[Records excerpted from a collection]
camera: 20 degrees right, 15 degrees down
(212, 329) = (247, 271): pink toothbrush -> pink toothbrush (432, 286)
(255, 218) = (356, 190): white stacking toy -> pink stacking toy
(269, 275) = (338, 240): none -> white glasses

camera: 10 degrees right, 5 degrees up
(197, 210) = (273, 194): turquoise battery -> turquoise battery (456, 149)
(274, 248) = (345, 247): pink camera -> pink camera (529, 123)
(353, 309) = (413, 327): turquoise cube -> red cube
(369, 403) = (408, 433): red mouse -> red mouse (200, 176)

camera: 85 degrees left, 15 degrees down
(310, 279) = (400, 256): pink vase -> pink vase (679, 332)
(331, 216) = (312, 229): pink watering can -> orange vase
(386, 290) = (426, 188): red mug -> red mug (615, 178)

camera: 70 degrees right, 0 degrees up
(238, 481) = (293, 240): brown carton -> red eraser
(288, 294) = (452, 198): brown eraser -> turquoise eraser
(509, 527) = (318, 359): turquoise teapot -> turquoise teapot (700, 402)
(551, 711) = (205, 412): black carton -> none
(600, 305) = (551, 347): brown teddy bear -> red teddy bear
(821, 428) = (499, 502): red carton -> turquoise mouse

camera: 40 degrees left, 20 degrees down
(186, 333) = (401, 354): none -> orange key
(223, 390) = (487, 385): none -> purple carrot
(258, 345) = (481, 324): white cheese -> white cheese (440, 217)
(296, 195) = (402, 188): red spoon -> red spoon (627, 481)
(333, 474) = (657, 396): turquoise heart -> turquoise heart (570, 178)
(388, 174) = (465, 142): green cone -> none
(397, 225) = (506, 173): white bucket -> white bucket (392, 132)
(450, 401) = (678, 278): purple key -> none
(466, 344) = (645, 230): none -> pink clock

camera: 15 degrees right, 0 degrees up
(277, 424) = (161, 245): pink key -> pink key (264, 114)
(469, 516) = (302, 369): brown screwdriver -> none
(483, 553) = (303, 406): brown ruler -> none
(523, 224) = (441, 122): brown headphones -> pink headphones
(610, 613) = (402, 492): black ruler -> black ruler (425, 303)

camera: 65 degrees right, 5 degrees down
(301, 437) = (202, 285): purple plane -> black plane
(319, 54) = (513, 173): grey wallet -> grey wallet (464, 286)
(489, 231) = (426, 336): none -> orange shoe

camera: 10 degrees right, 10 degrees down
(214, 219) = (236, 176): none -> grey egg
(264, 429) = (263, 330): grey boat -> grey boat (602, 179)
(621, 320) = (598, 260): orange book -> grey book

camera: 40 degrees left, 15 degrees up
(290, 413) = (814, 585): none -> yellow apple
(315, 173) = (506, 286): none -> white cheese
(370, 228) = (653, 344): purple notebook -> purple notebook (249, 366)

Work instructions: Write the records out once more. Each line must match.

Task answer:
camera: 20 degrees right, 15 degrees down
(212, 329) = (247, 271): pink toothbrush -> pink toothbrush (432, 286)
(255, 218) = (356, 190): white stacking toy -> pink stacking toy
(269, 275) = (338, 240): none -> white glasses

camera: 10 degrees right, 5 degrees up
(197, 210) = (273, 194): turquoise battery -> turquoise battery (456, 149)
(274, 248) = (345, 247): pink camera -> pink camera (529, 123)
(353, 309) = (413, 327): turquoise cube -> red cube
(369, 403) = (408, 433): red mouse -> red mouse (200, 176)

camera: 85 degrees left, 15 degrees down
(310, 279) = (400, 256): pink vase -> pink vase (679, 332)
(331, 216) = (312, 229): pink watering can -> orange vase
(386, 290) = (426, 188): red mug -> red mug (615, 178)

camera: 70 degrees right, 0 degrees up
(238, 481) = (293, 240): brown carton -> red eraser
(288, 294) = (452, 198): brown eraser -> turquoise eraser
(509, 527) = (318, 359): turquoise teapot -> turquoise teapot (700, 402)
(551, 711) = (205, 412): black carton -> none
(600, 305) = (551, 347): brown teddy bear -> red teddy bear
(821, 428) = (499, 502): red carton -> turquoise mouse

camera: 40 degrees left, 20 degrees down
(186, 333) = (401, 354): none -> orange key
(223, 390) = (487, 385): none -> purple carrot
(258, 345) = (481, 324): white cheese -> white cheese (440, 217)
(296, 195) = (402, 188): red spoon -> red spoon (627, 481)
(333, 474) = (657, 396): turquoise heart -> turquoise heart (570, 178)
(388, 174) = (465, 142): green cone -> none
(397, 225) = (506, 173): white bucket -> white bucket (392, 132)
(450, 401) = (678, 278): purple key -> none
(466, 344) = (645, 230): none -> pink clock

camera: 15 degrees right, 0 degrees up
(277, 424) = (161, 245): pink key -> pink key (264, 114)
(469, 516) = (302, 369): brown screwdriver -> none
(483, 553) = (303, 406): brown ruler -> none
(523, 224) = (441, 122): brown headphones -> pink headphones
(610, 613) = (402, 492): black ruler -> black ruler (425, 303)

camera: 65 degrees right, 5 degrees down
(301, 437) = (202, 285): purple plane -> black plane
(319, 54) = (513, 173): grey wallet -> grey wallet (464, 286)
(489, 231) = (426, 336): none -> orange shoe

camera: 10 degrees right, 10 degrees down
(214, 219) = (236, 176): none -> grey egg
(264, 429) = (263, 330): grey boat -> grey boat (602, 179)
(621, 320) = (598, 260): orange book -> grey book

camera: 40 degrees left, 15 degrees up
(290, 413) = (814, 585): none -> yellow apple
(315, 173) = (506, 286): none -> white cheese
(370, 228) = (653, 344): purple notebook -> purple notebook (249, 366)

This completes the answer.